Entries:
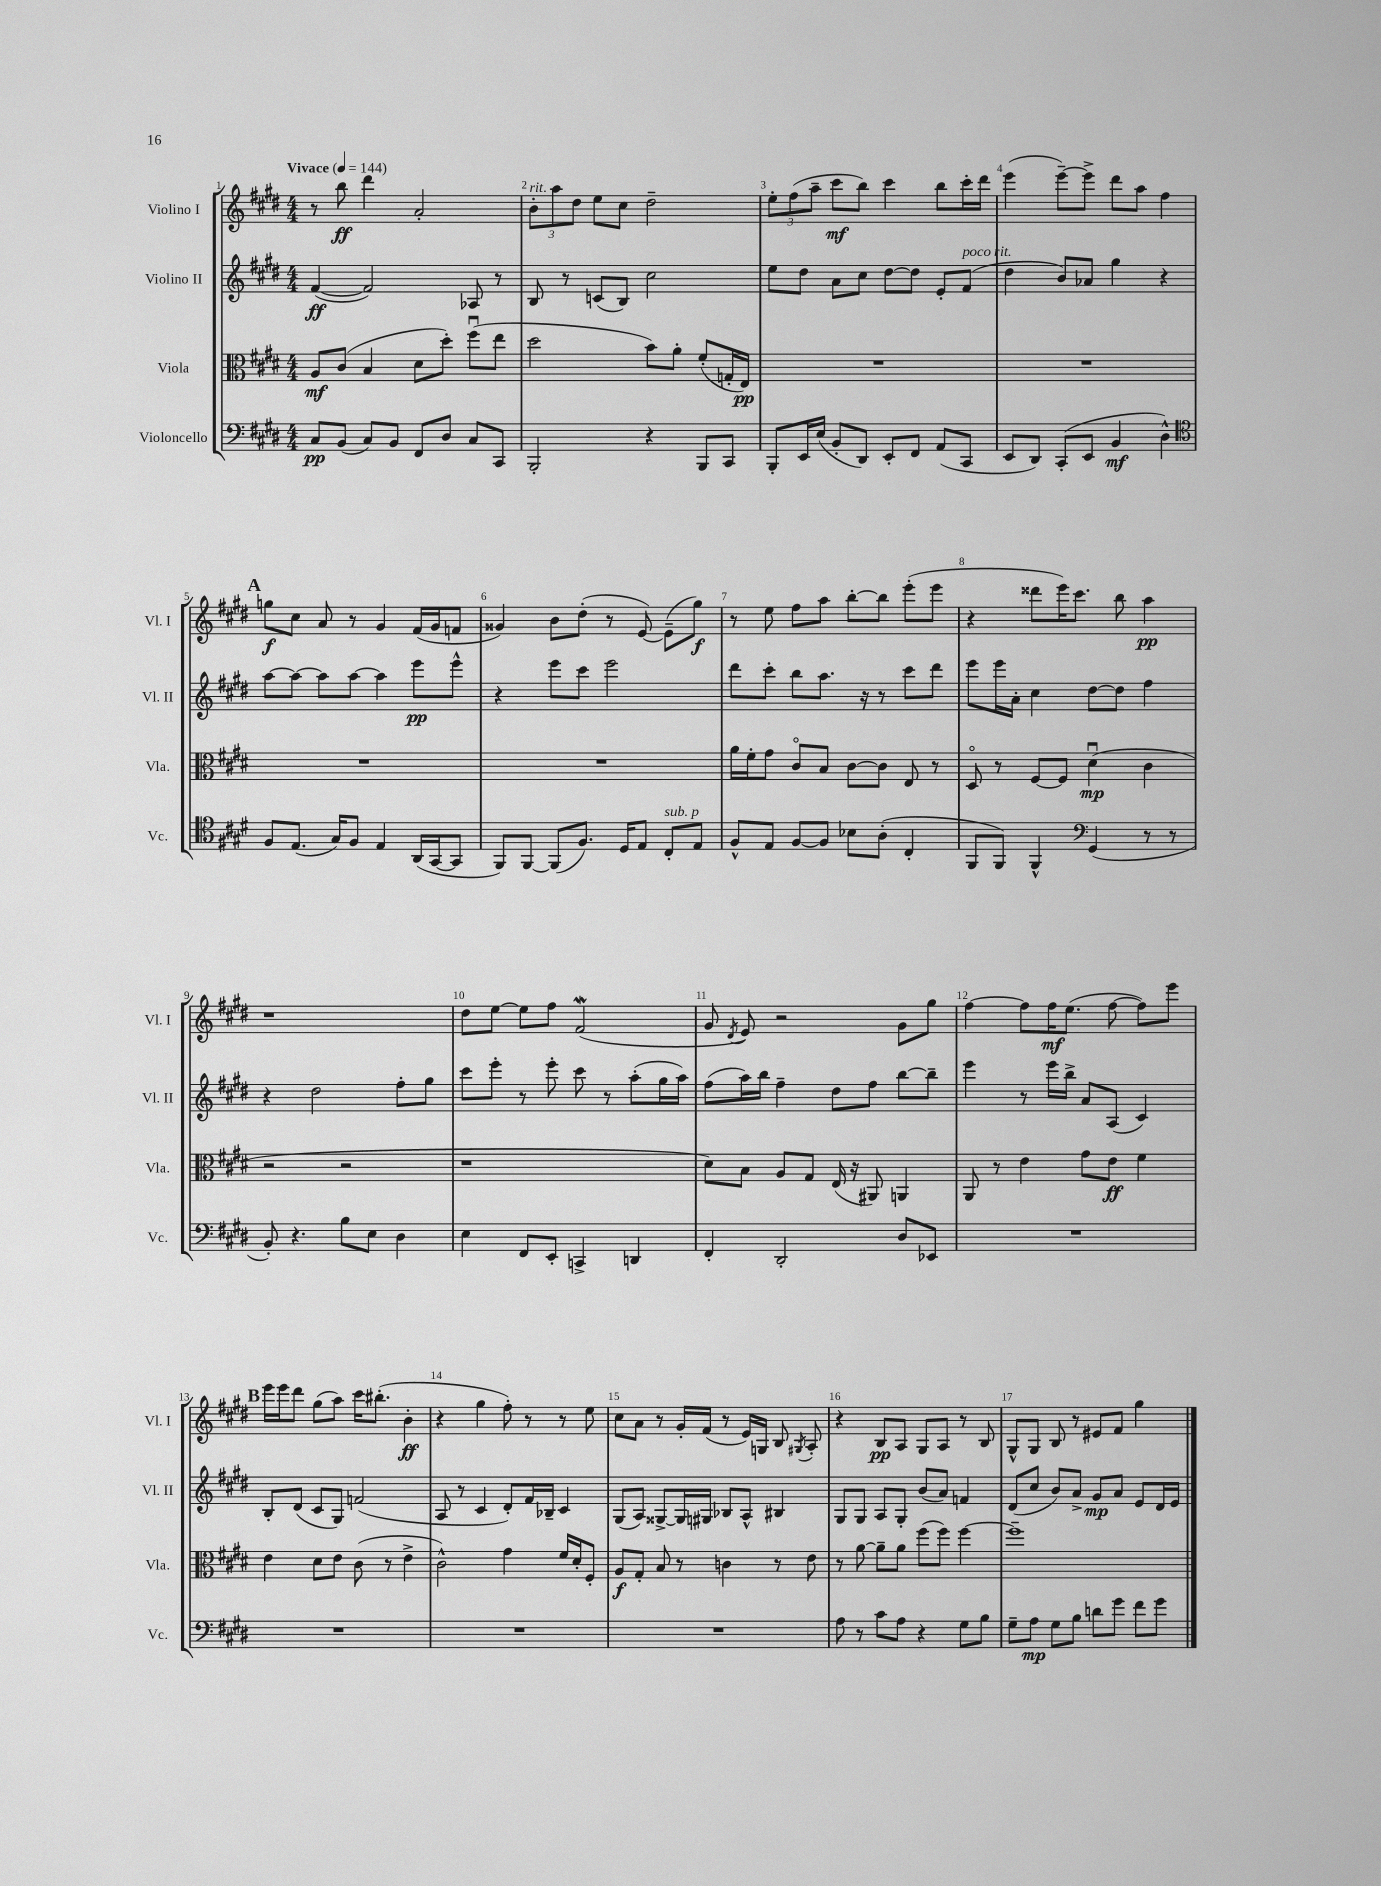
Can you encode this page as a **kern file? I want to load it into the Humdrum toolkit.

**kern	**kern	**kern	**kern
*staff4	*staff3	*staff2	*staff1
*clefF4	*clefC3	*clefG2	*clefG2
*k[f#c#g#d#]	*k[f#c#g#d#]	*k[f#c#g#d#]	*k[f#c#g#d#]
*M4/4	*M4/4	*M4/4	*M4/4
*MM144	*MM144	*MM144	*MM144
8C#	8A	([4f#	8r
(8BB	(8c#	.	8bb
8C#)	4B	2f#])	4ddd#
8BB	.	.	.
8FF#	8d#	.	2a'
8D#	8dd#')	.	.
8C#	(8ff#u	8A-	.
8CC#	8ee	8r	.
=	=	=	=
2BBB'	2dd#	8B	12b'
.	.	.	12aa
.	.	8r	.
.	.	.	12dd#
.	.	(8c	8ee
.	.	8B)	8cc#
4r	8b)	2cc#	2dd#~
.	8a'	.	.
8BBB	(8f#'	.	.
8CC#	16G'	.	.
.	16E)	.	.
=	=	=	=
8BBB'	1r	8ee	12ee'
.	.	.	(12ff#
16EE	.	8dd#	.
.	.	.	12aa~
(16E	.	.	.
8BB'	.	8a	8ccc#
8DD#)	.	8cc#	8bb)
8EE'	.	[8dd#	4ccc#
8FF#	.	8dd#]	.
(8AA	.	8e'	8bb
8CC#	.	(8f#	16ccc#'
.	.	.	16ddd#
=	=	=	=
8EE	1r	4dd#	(4eee
8DD#)	.	.	.
(8CC#'	.	8b)	[8eee~)
8EE	.	8a-	8eee^]
4BB	.	4gg#	8ddd#
.	.	.	8aa
4D#^^)	.	4r	4ff#
=	=	=	=
*clefC4	*	*	*
8F#	1r	[8aa	8gg
(8.E	.	8aa_	8cc#
.	.	8aa]	8a
16G#)	.	.	.
8F#	.	[8aa	8r
4E	.	4aa]	4g#
(16AA	.	8eee	(16f#
[16GG#	.	.	16g#
8GG#]	.	8eee^^	8f
=	=	=	=
8FF#)	1r	4r	4g##)
[8FF#	.	.	.
(8FF#]	.	8eee	8b
8.F#)	.	8ccc#	(8dd#'
.	.	2eee	8r
16D#	.	.	.
8E	.	.	[8e)
8C#'	.	.	(8e~]
8E	.	.	8gg#)
=	=	=	=
8F#^^	16a	8ddd#	8r
.	16f#'	.	.
8E	8g#	8ccc#'	8ee
[8F#	8c#o	8bb	8ff#
8F#]	8B	8.aa	8aa
8B-	[8c#	.	[8bb'
.	.	16r	.
(8A'	8c#]	8r	8bb]
4C#'	8E	8ccc#	(8eee'
.	8r	8ddd#	8eee
=	=	=	=
8FF#	8D#o	8eee	4r
8FF#)	8r	16eee	.
.	.	16a'	.
4FF#^^	[8F#	4cc#	8ddd##
.	8F#]	.	16eee)
.	.	.	8.ccc#
*clefF4	*	*	*
(4GG#	(4d#u	[8dd#	.
.	.	8dd#]	8bb
8r	4c#	4ff#	4aa
8r	.	.	.
=	=	=	=
8BB')	2r	4r	1r
4.r	.	.	.
.	.	2dd#	.
8B	2r	.	.
8E	.	.	.
4D#	.	8ff#'	.
.	.	8gg#	.
=	=	=	=
4E	1r	8ccc#	8dd#
.	.	8eee'	[8ee
8FF#	.	8r	8ee]
8EE'	.	8eee'	8ff#
4CC^	.	8ccc#	(2f#
.	.	8r	.
4DD	.	(8aa'	.
.	.	16gg#	.
.	.	16aa)	.
=	=	=	=
4FF#'	8d#)	(8ff#	8g#
.	.	.	8qd#
.	8B	16aa)	8e)
.	.	16bb	.
2DD#'	8A	4ff#~	2r
.	8G#	.	.
.	(16E	8dd#	.
.	16r	.	.
.	8AA#)	8ff#	.
8D#	4AA	[8bb	8g#
8EE-	.	8bb~]	8gg#
=	=	=	=
1r	8AA	4eee	[4ff#
.	8r	.	.
.	4e	8r	8ff#]
.	.	16eee	16ff#
.	.	16bb^	(8.ee
.	8g#	8a	.
.	8e	(8A	[8ff#
.	4f#	4c#)	8ff#])
.	.	.	8eee
=	=	=	=
1r	4e	8B'	16eee
.	.	.	16eee
.	.	(8d#	8ddd#
.	8d#	8c#	(8gg#
.	8e	8G#)	8aa)
.	(8c#	(2f	16ccc#
.	.	.	(8.bb#'
.	8r	.	.
.	4e^	.	4b'
=	=	=	=
1r	2c#^^)	8A	4r
.	.	8r	.
.	.	4c#	4gg#
.	4g#	8d#')	8ff#')
.	.	16f#	8r
.	.	16B-~	.
.	16f#	4c#	8r
.	16d#'	.	.
.	8F#'	.	8ee
=	=	=	=
1r	8A	(8G#	8cc#
.	8G#'	8A)	8a
.	8B	[8G##^	8r
.	8r	16G##]	16g#'
.	.	16G#	(16f#
.	4c	8B-	8r
.	.	8A^^	16e)
.	.	.	16G
.	8r	4B#	8B
.	.	.	8qG#
.	8e	.	8A'
=	=	=	=
8A	8r	8G#	4r
8r	[8a	8G#	.
8c#	8a~]	8A	8B
8A	8a	8G#'	8A
4r	(8ff#	(8b	8G#
.	8ff#)	8a)	8A
8G#	[4ff#	4f	8r
8B	.	.	8B
=	=	=	=
8G#~	1ff#~]	(8d#	8G#^^
8A	.	8cc#	8G#
8G#	.	8b)	8B
8B	.	8a^	8r
8d	.	8g#	8e#
8g#	.	8a	8f#
8f#	.	8e	4gg#
8g#	.	16d#	.
.	.	16e	.
==	==	==	==
*-	*-	*-	*-
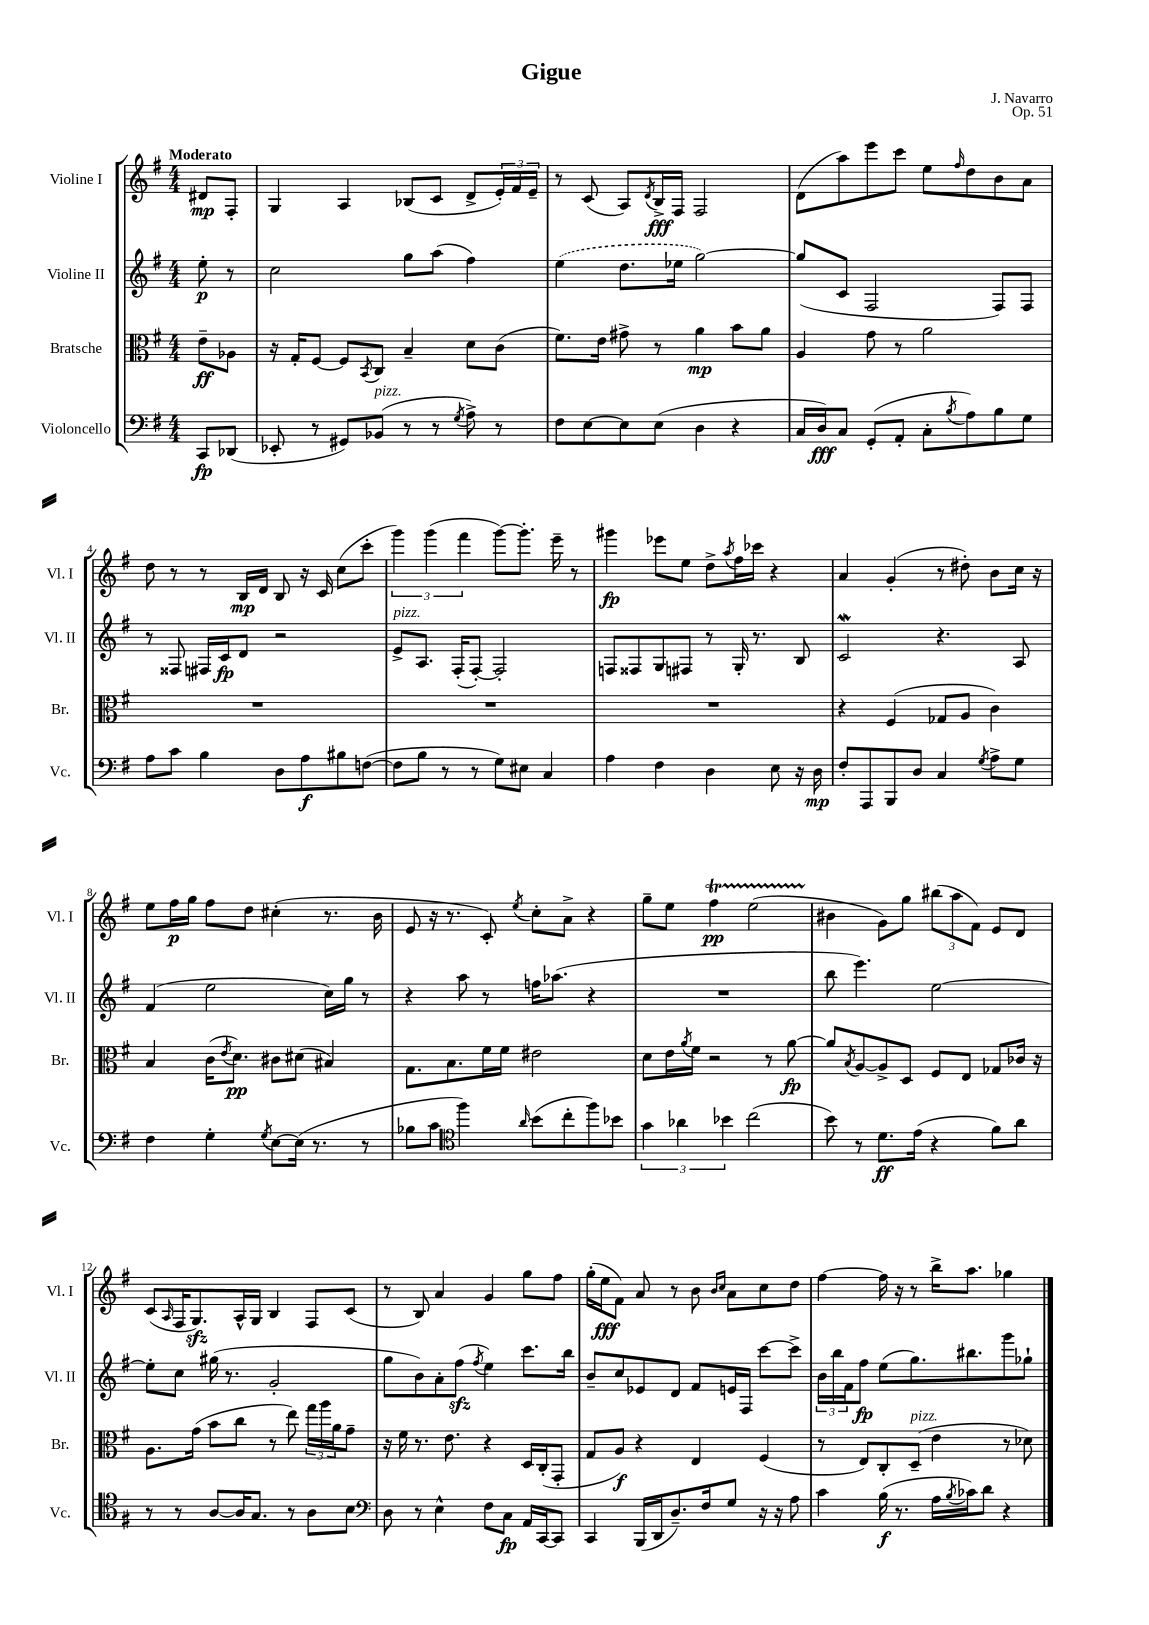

Exercise objective:
Count the lines in the records that contain the string "kern", with case counting, and give only the number.

The answer:
2